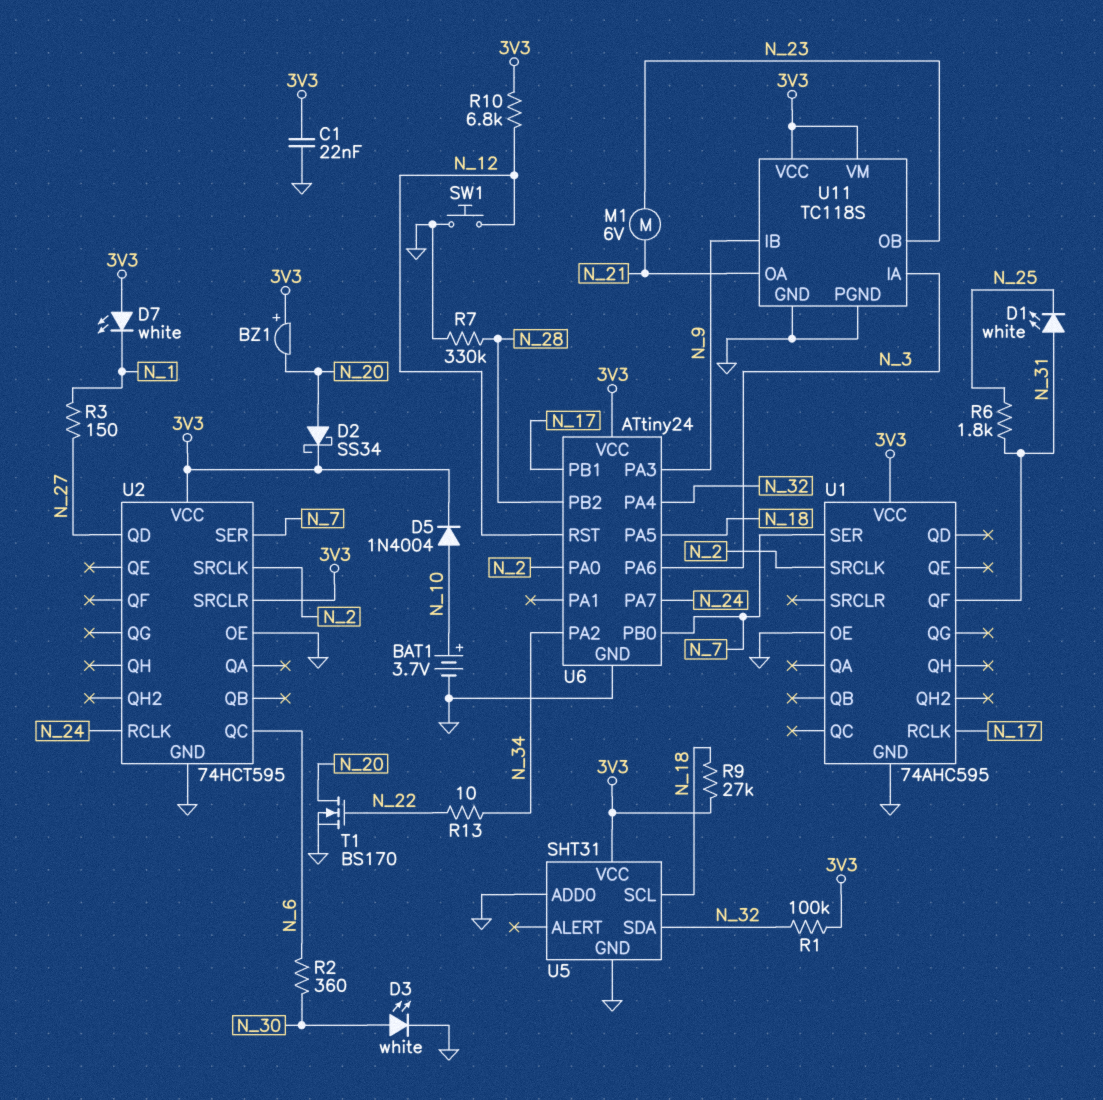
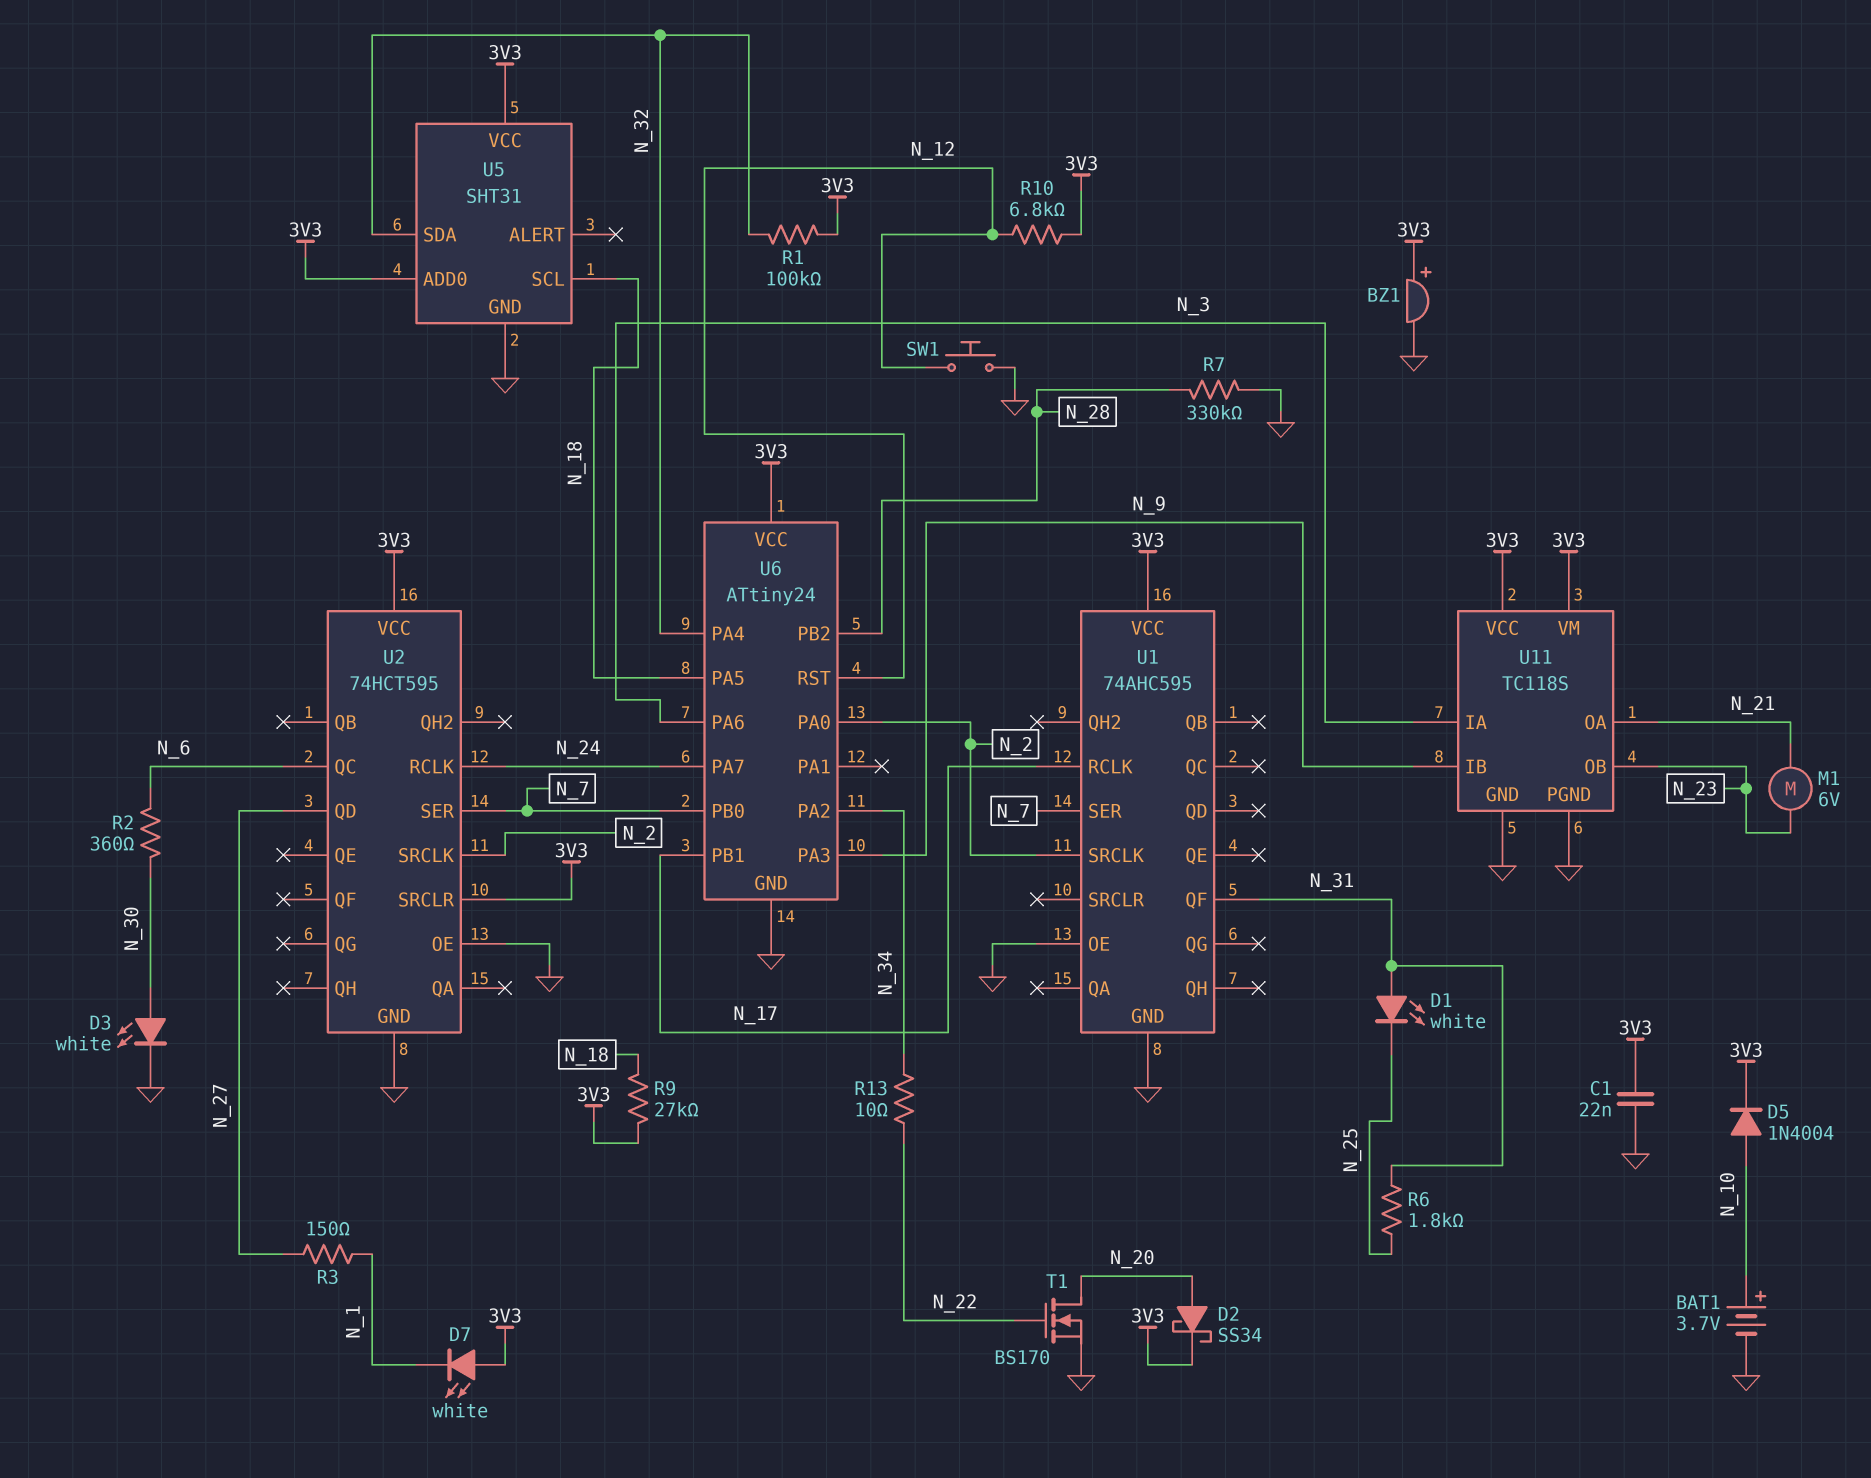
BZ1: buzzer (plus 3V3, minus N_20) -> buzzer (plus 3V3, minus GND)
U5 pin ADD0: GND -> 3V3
...
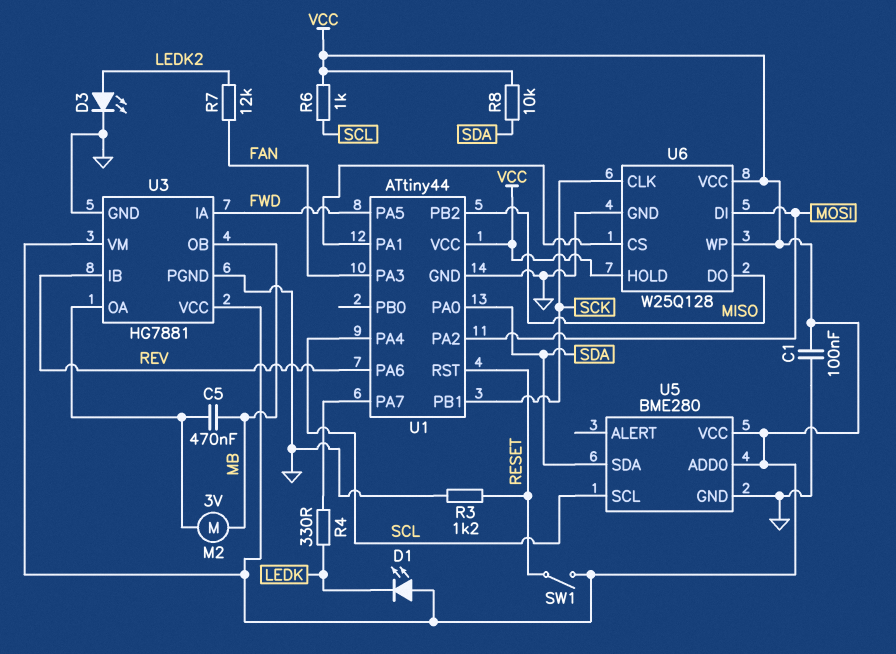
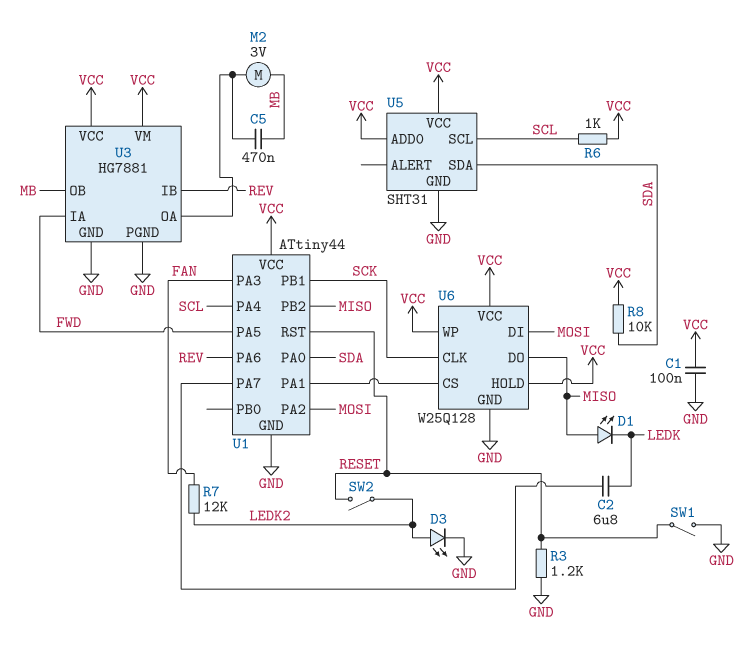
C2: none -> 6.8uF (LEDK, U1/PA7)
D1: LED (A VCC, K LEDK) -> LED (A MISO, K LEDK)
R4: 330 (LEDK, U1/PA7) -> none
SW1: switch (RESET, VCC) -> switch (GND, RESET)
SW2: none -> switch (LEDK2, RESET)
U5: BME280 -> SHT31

DIRECTIONS:
In the data above, find the line with "D1: LED (A VCC, K" and the line with "U5: BME280 -> SHT31". Retype both, plus every line between them, exactly.

COMPLETED EXERCISE:
D1: LED (A VCC, K LEDK) -> LED (A MISO, K LEDK)
R4: 330 (LEDK, U1/PA7) -> none
SW1: switch (RESET, VCC) -> switch (GND, RESET)
SW2: none -> switch (LEDK2, RESET)
U5: BME280 -> SHT31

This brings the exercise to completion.